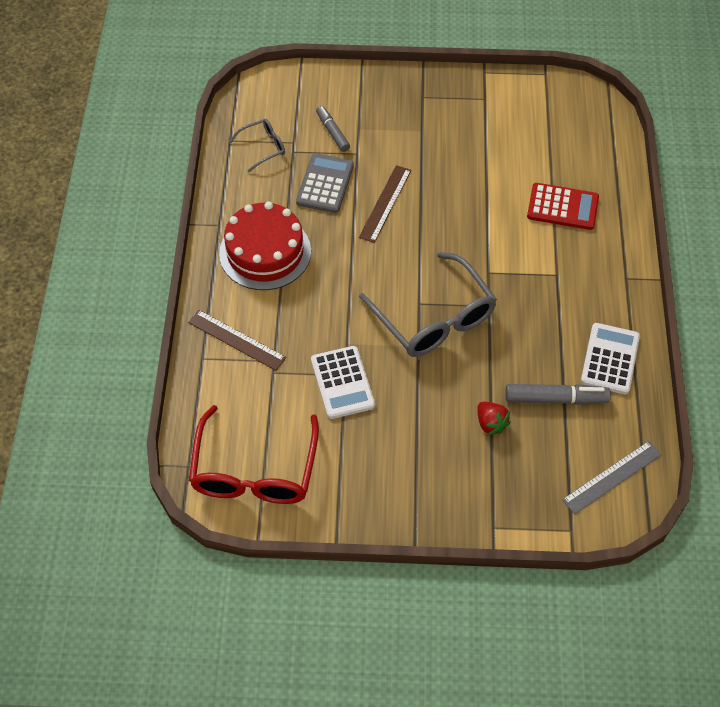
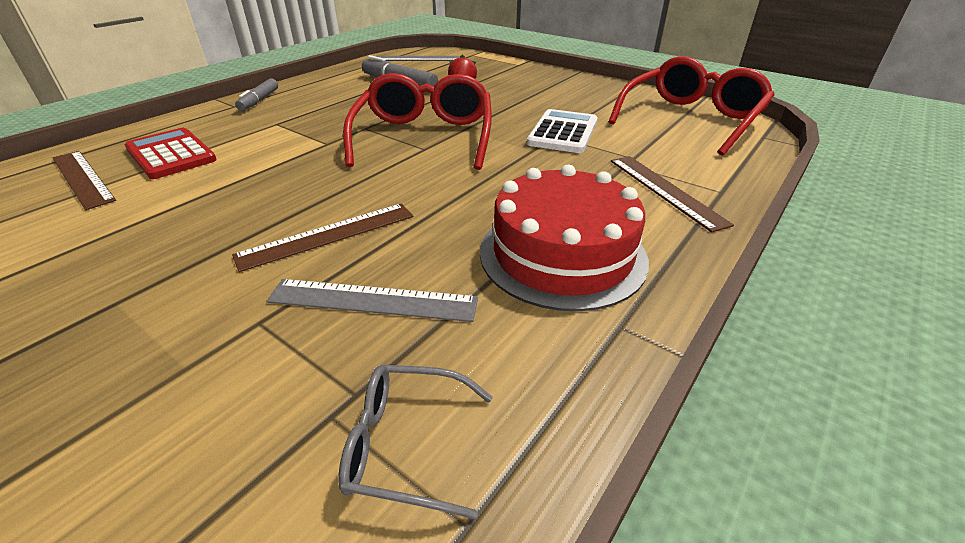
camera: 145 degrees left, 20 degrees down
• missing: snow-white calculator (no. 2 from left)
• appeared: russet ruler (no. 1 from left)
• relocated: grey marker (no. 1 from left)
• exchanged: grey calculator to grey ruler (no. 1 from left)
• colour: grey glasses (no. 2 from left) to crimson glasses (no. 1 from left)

::::::

_YOUR INSTRUCTIONS_
Once more, please print the whole listing exactly, omitting each image.

_WRITTEN SOLUTION_
camera: 145 degrees left, 20 degrees down
• missing: snow-white calculator (no. 2 from left)
• appeared: russet ruler (no. 1 from left)
• relocated: grey marker (no. 1 from left)
• exchanged: grey calculator to grey ruler (no. 1 from left)
• colour: grey glasses (no. 2 from left) to crimson glasses (no. 1 from left)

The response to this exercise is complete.